** Opening INPUT block **

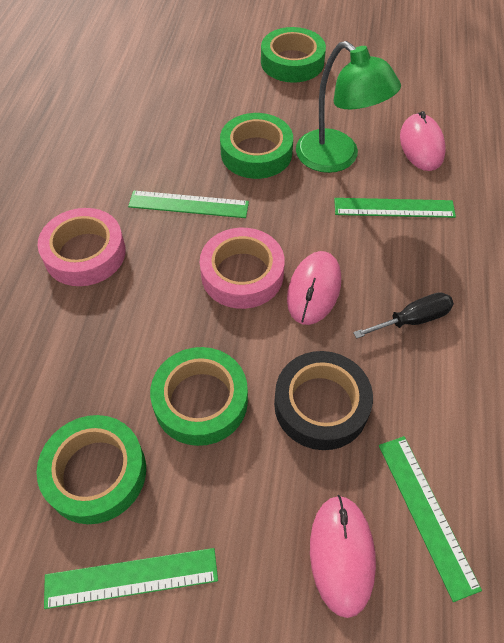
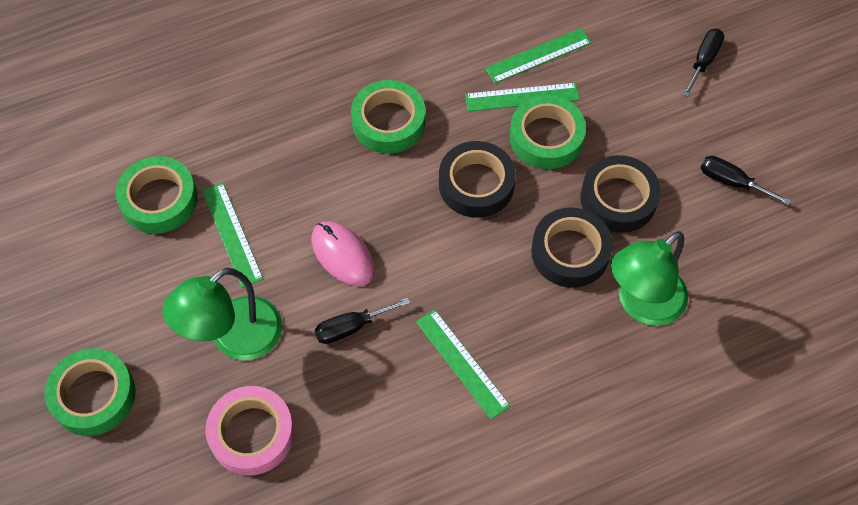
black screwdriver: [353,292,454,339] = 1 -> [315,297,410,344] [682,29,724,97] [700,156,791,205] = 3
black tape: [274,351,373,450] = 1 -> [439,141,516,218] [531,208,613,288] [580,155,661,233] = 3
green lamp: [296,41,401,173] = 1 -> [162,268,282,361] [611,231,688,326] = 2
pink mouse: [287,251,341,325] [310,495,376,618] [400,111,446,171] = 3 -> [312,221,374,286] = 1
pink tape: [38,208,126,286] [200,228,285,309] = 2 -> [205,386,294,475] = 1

** Closing INPUT block **

The full data, repeated exactly and stripped of its pictures, is the expected answer.

black screwdriver: [353,292,454,339] = 1 -> [315,297,410,344] [682,29,724,97] [700,156,791,205] = 3
black tape: [274,351,373,450] = 1 -> [439,141,516,218] [531,208,613,288] [580,155,661,233] = 3
green lamp: [296,41,401,173] = 1 -> [162,268,282,361] [611,231,688,326] = 2
pink mouse: [287,251,341,325] [310,495,376,618] [400,111,446,171] = 3 -> [312,221,374,286] = 1
pink tape: [38,208,126,286] [200,228,285,309] = 2 -> [205,386,294,475] = 1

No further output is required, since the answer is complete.